Edit difference data
Start of Block

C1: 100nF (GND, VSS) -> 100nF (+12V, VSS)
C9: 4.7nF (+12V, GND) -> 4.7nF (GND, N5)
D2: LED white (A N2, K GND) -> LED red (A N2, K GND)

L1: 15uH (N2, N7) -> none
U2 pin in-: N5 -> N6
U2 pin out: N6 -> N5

End of Block
Start of Block

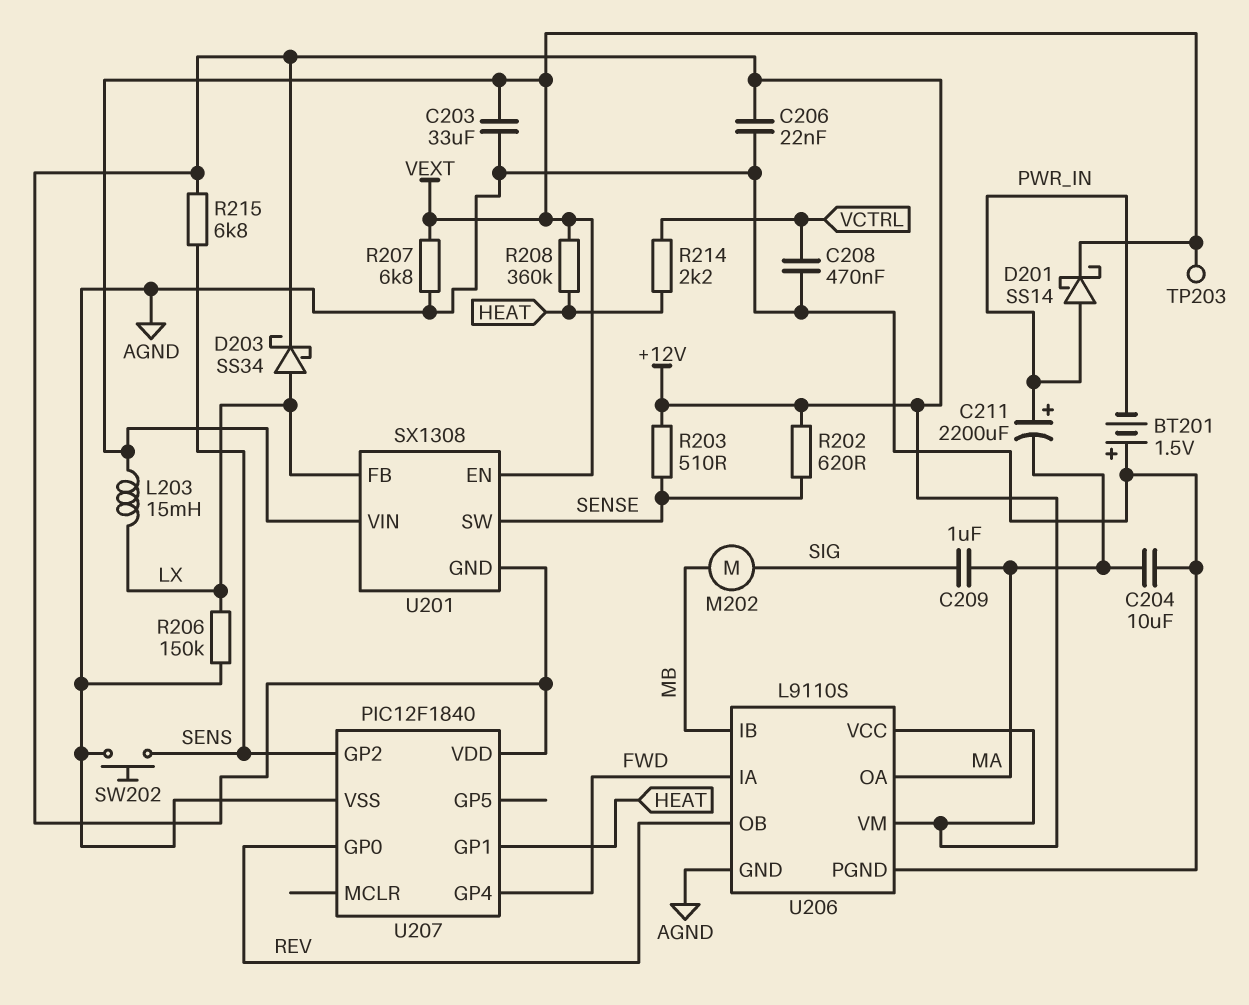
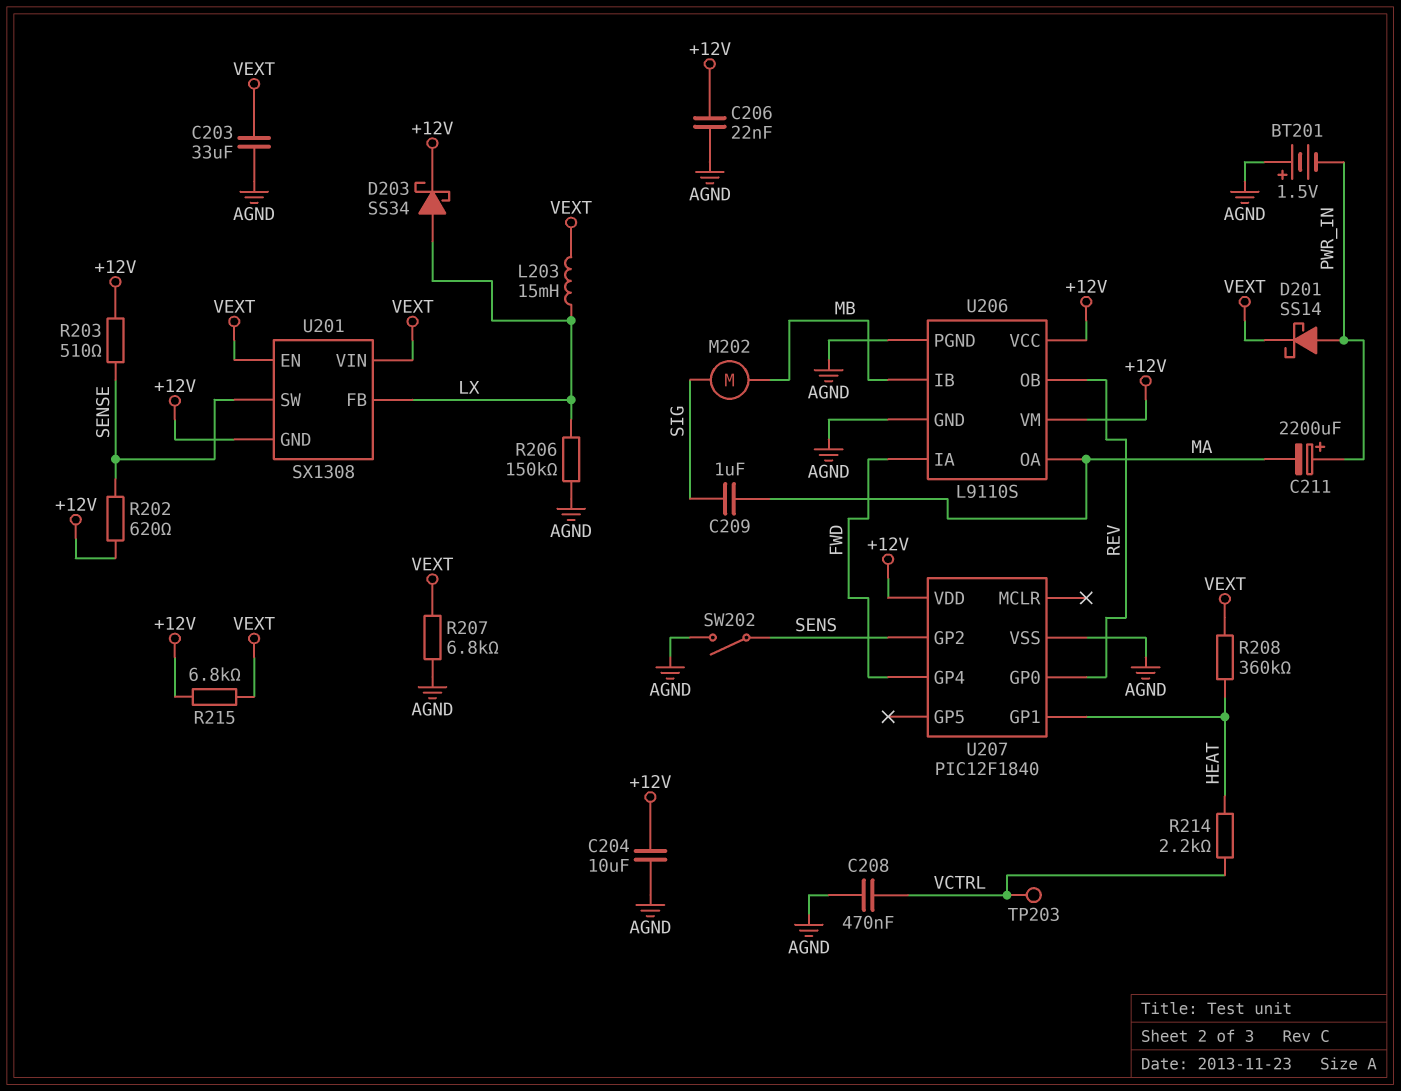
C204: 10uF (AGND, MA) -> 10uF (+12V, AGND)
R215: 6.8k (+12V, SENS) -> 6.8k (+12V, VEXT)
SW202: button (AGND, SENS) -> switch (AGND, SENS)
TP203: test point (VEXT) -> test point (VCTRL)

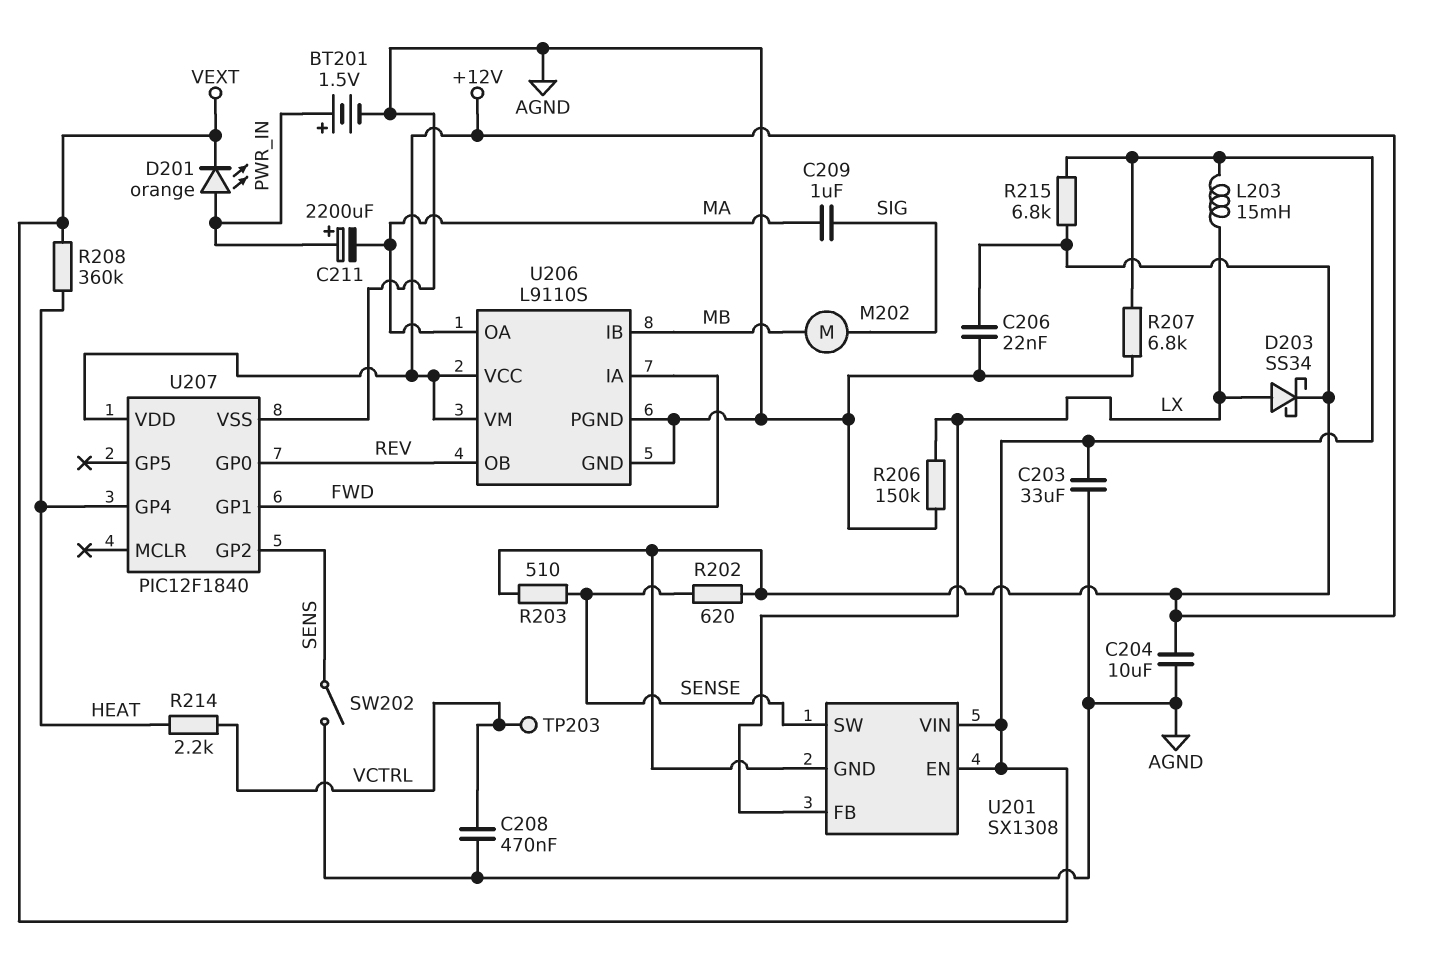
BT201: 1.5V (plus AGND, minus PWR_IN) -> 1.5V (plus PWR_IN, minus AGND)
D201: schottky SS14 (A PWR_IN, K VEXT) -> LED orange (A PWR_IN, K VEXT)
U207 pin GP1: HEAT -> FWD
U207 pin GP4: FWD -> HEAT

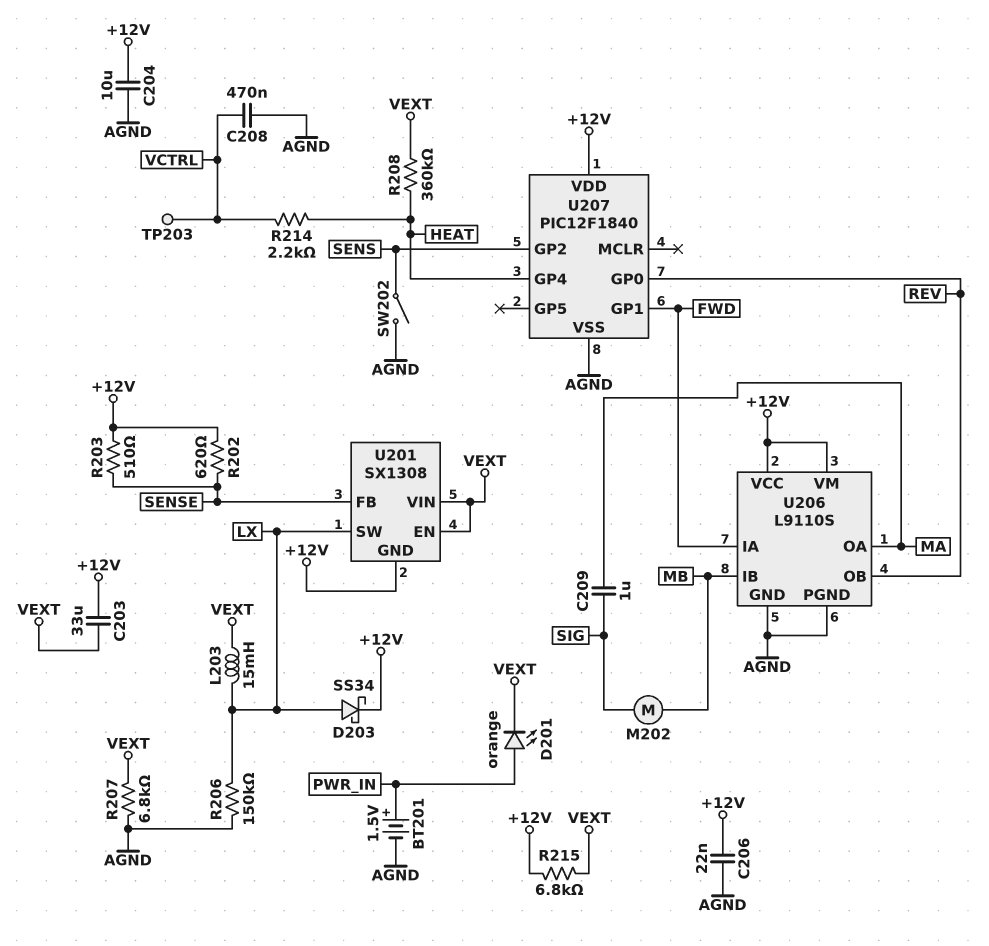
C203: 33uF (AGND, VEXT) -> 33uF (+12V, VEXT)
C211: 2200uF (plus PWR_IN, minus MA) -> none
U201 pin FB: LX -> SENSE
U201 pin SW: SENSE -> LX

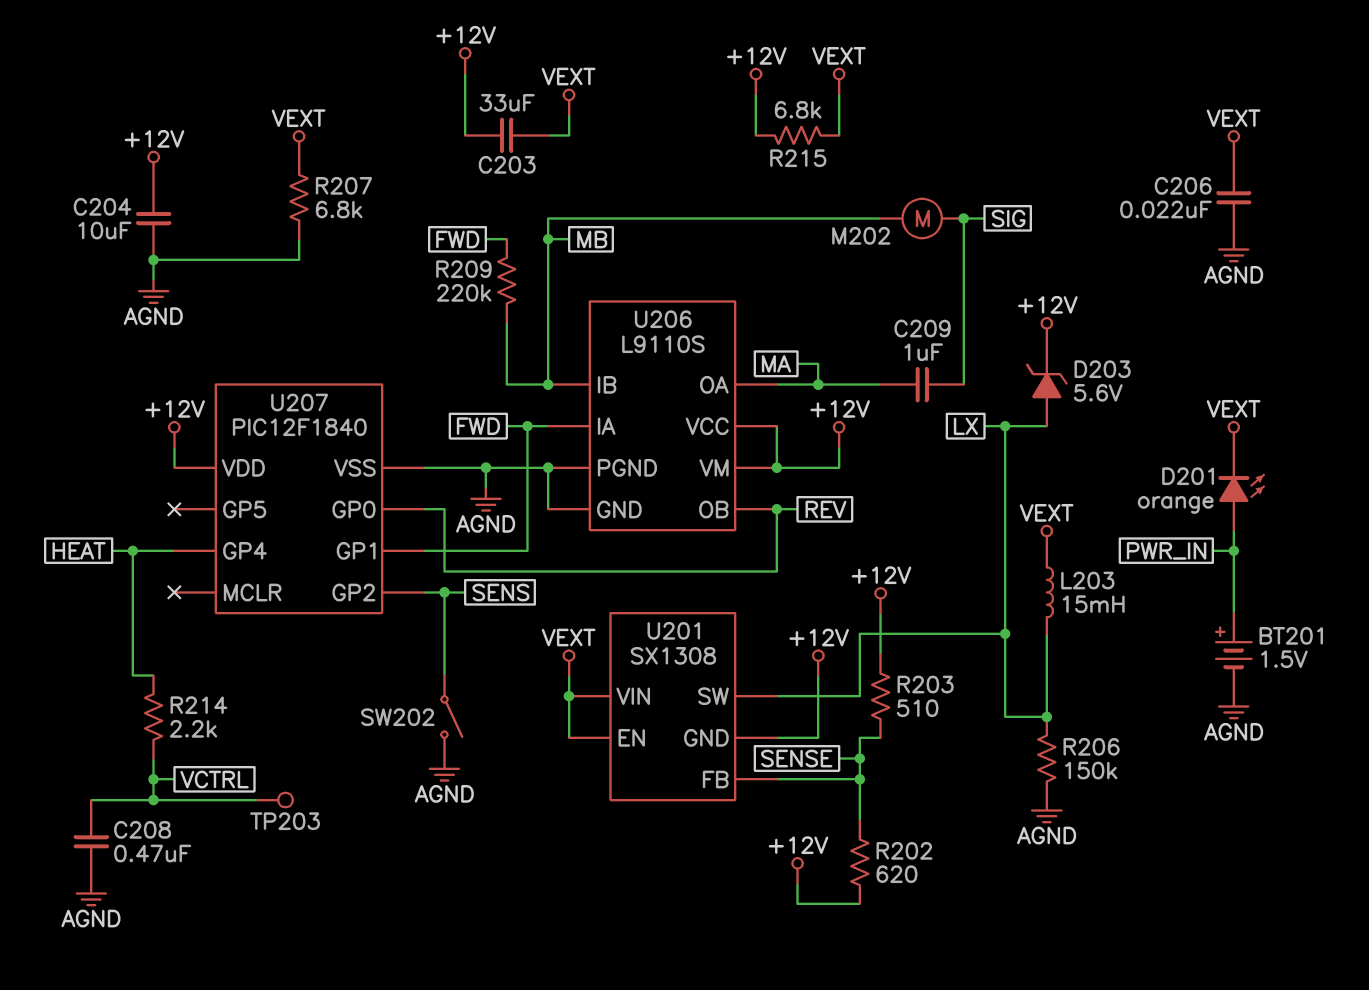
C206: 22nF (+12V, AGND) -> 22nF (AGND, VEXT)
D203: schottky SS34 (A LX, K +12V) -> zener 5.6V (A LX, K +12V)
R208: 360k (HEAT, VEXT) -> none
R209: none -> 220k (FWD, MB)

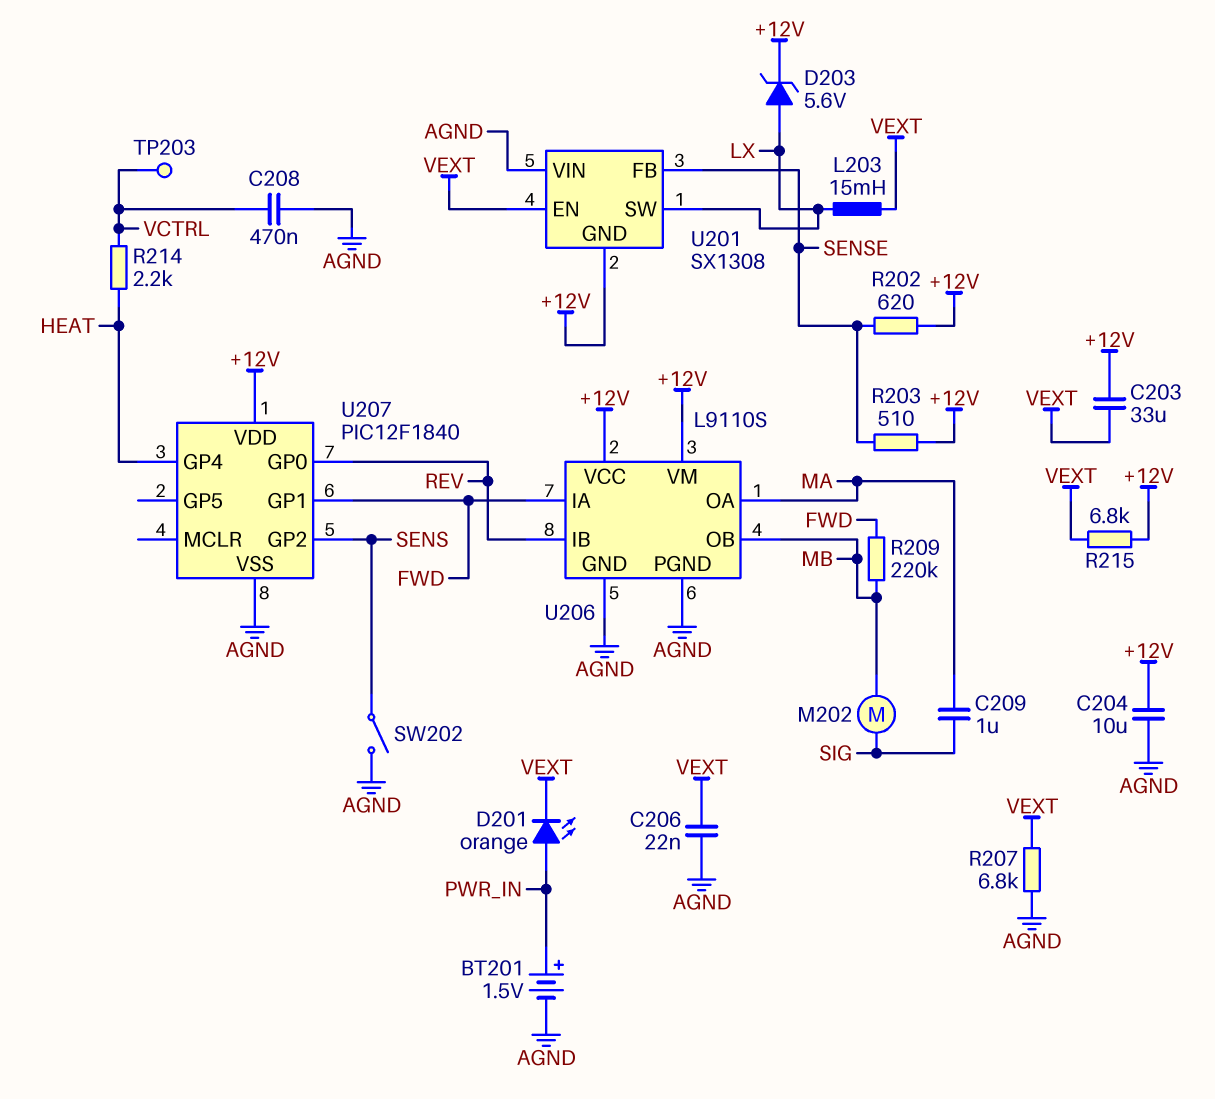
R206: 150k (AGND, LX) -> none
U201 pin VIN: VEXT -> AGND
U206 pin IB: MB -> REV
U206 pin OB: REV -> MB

End of Block

TASK: What you return must be the lines above that run from the line with "C1: 100nF (GND, VSS) -> 100nF (+12V, VSS)" to the line with "U2 pin out: N6 -> N5", inclusive, each copied exactly.

TASK RESULT:
C1: 100nF (GND, VSS) -> 100nF (+12V, VSS)
C9: 4.7nF (+12V, GND) -> 4.7nF (GND, N5)
D2: LED white (A N2, K GND) -> LED red (A N2, K GND)

L1: 15uH (N2, N7) -> none
U2 pin in-: N5 -> N6
U2 pin out: N6 -> N5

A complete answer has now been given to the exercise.